▶ How to complete this task: Search term "none": please copy every line of the records below that contains it.

START Source material

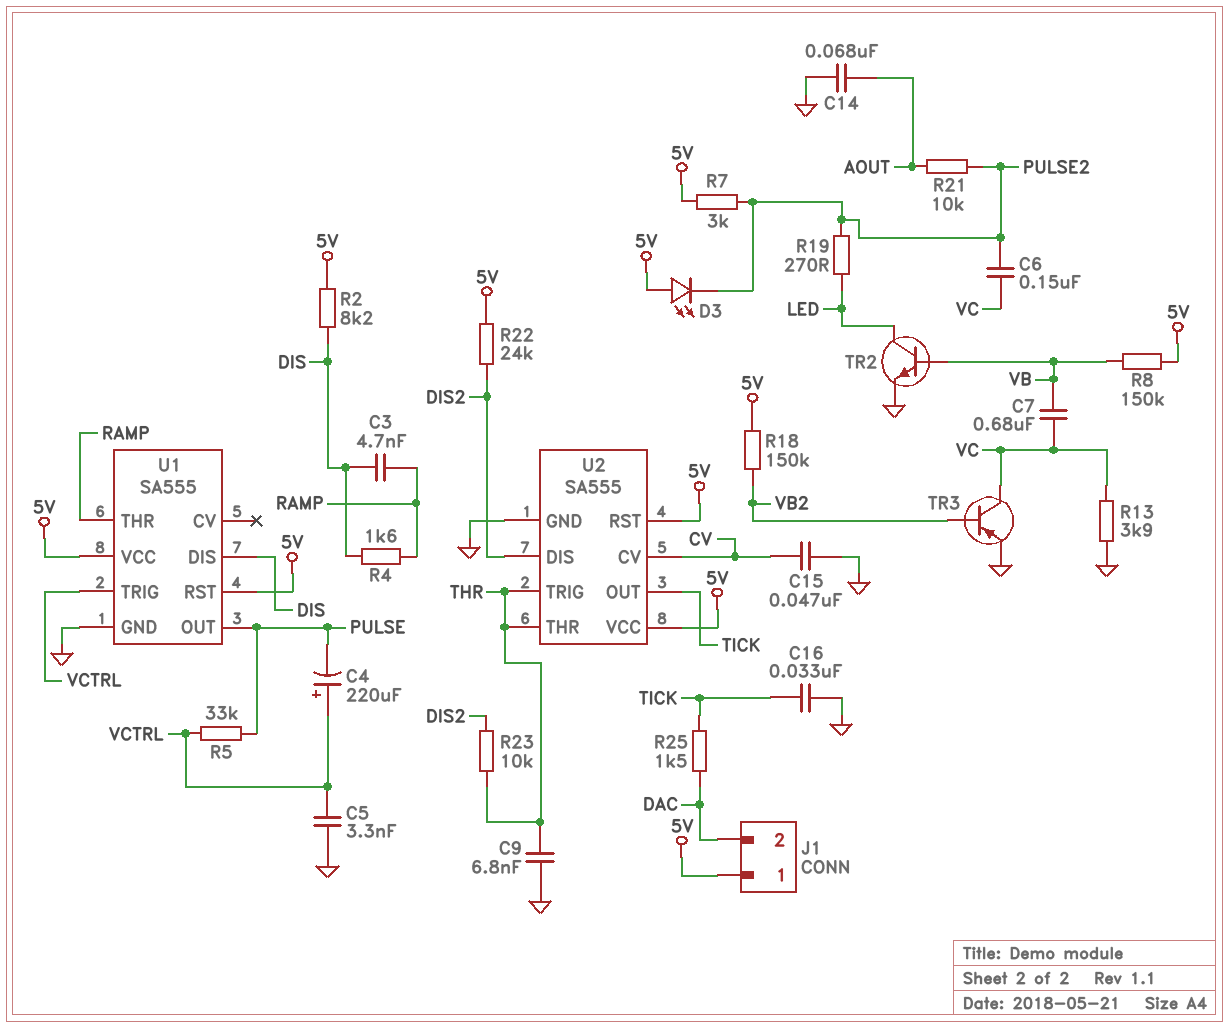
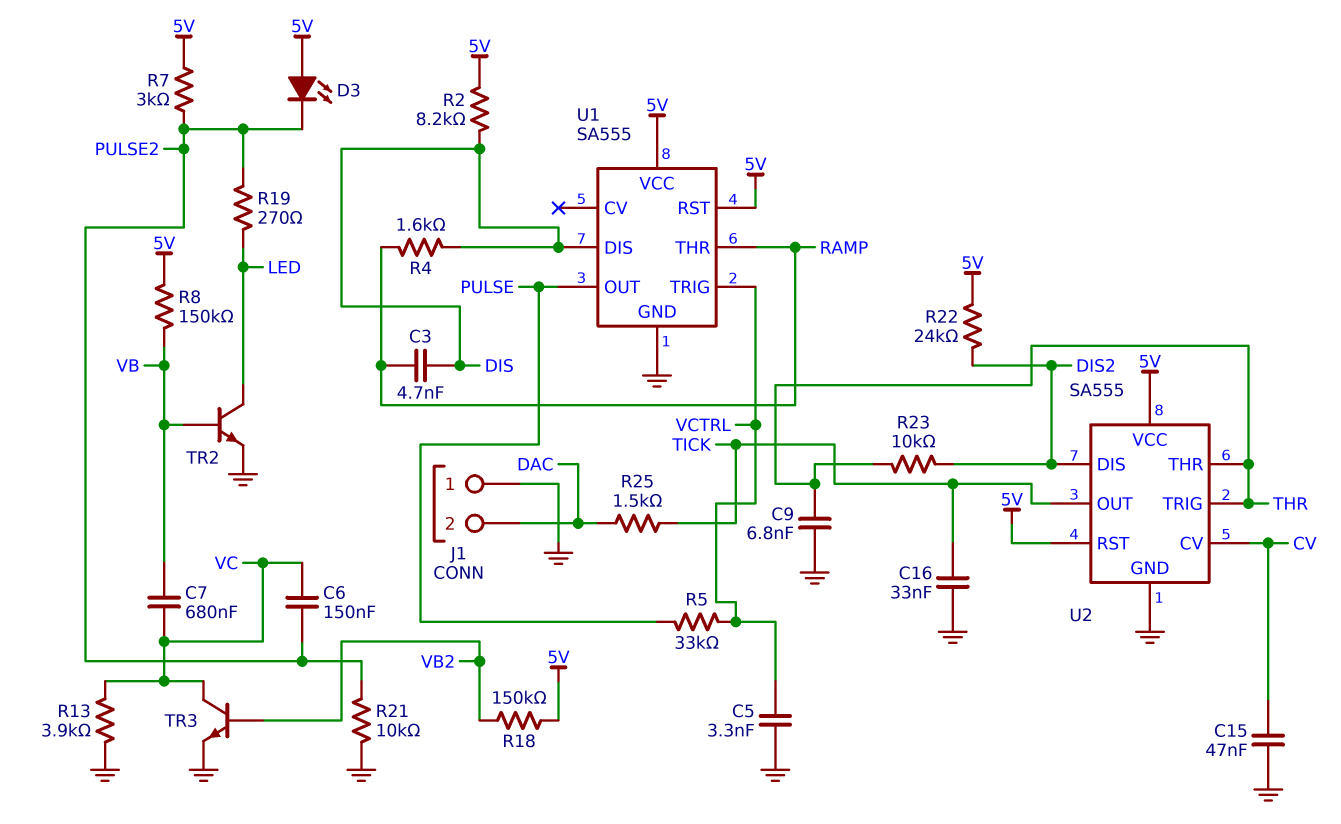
C4: 220uF (plus VCTRL, minus PULSE) -> none
C14: 68nF (AOUT, GND) -> none
J1 pin 1: 5V -> GND
R21: 10k (AOUT, PULSE2) -> 10k (GND, PULSE2)
TR3: PNP (B VB2, C VC, E GND) -> NPN (B VB2, C VC, E GND)

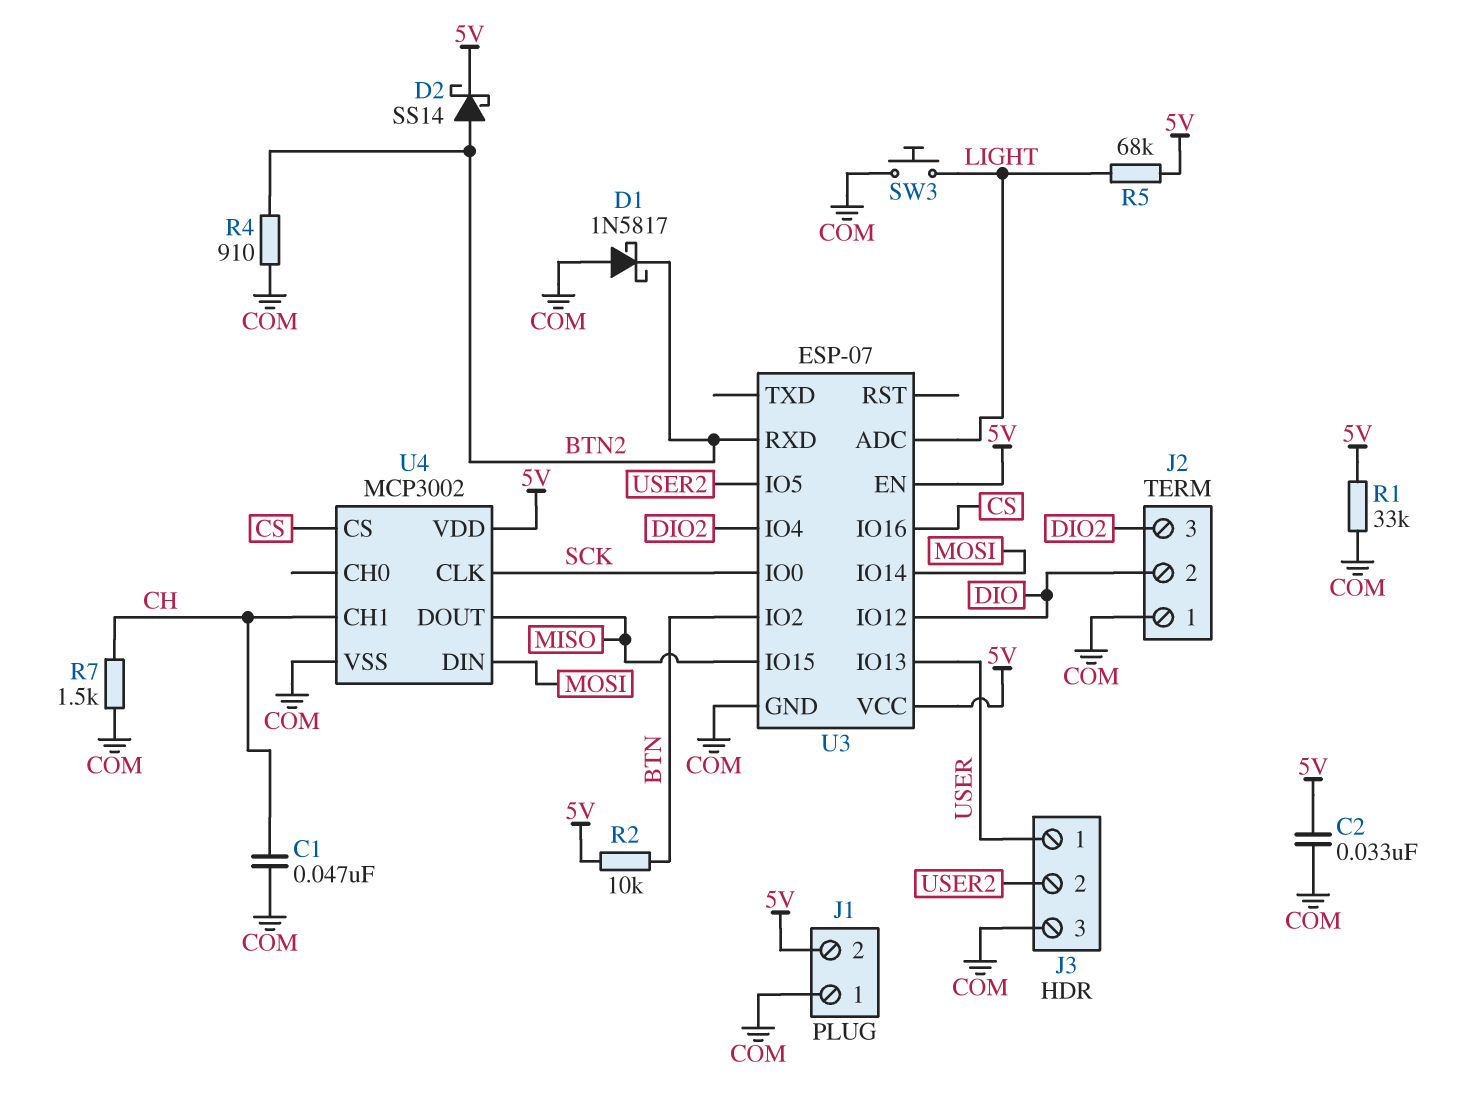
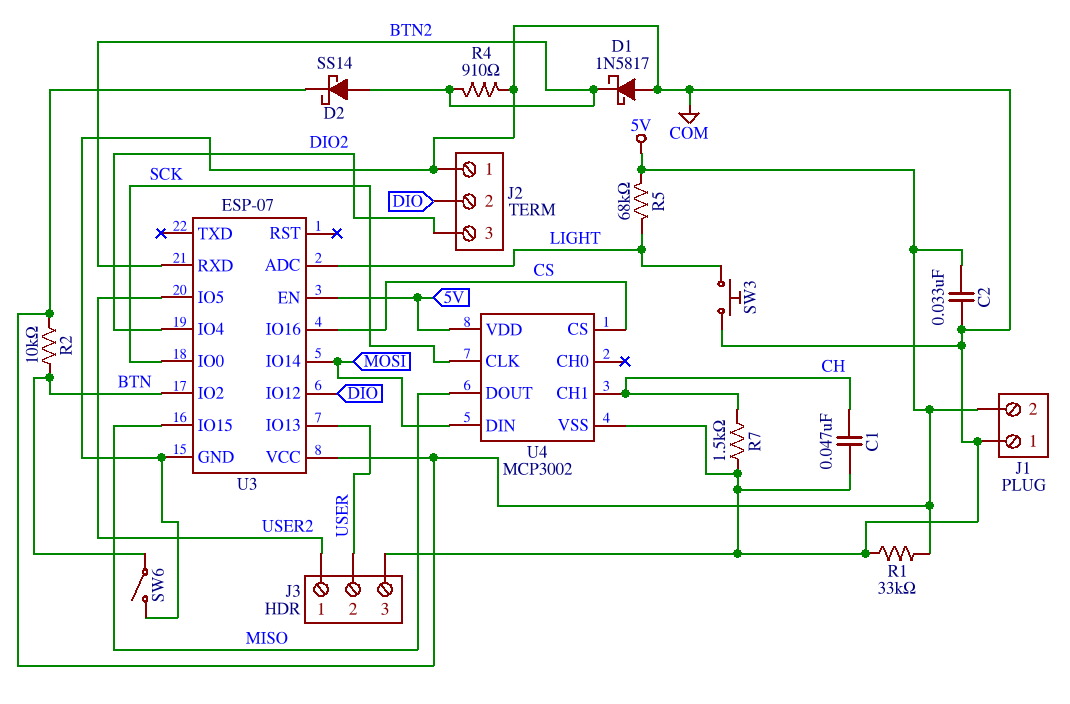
J3 pin 1: USER -> USER2
J3 pin 2: USER2 -> USER
SW6: none -> switch (BTN, COM)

END Source material

▶ Answer for this exercise:
C4: 220uF (plus VCTRL, minus PULSE) -> none
C14: 68nF (AOUT, GND) -> none
SW6: none -> switch (BTN, COM)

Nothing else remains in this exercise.